• WHAT YOU SHOULD DO: Working from the line that contains "purple house [299,206,362,271] -> none" down to the last line below, repeat each line exactly.

• DATA UNDER STUDY:

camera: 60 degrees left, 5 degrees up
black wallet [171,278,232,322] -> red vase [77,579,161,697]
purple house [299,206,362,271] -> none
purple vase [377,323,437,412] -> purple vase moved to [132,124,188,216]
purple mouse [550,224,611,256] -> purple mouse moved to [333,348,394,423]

• TASK SOLUTION:
purple house [299,206,362,271] -> none
purple vase [377,323,437,412] -> purple vase moved to [132,124,188,216]
purple mouse [550,224,611,256] -> purple mouse moved to [333,348,394,423]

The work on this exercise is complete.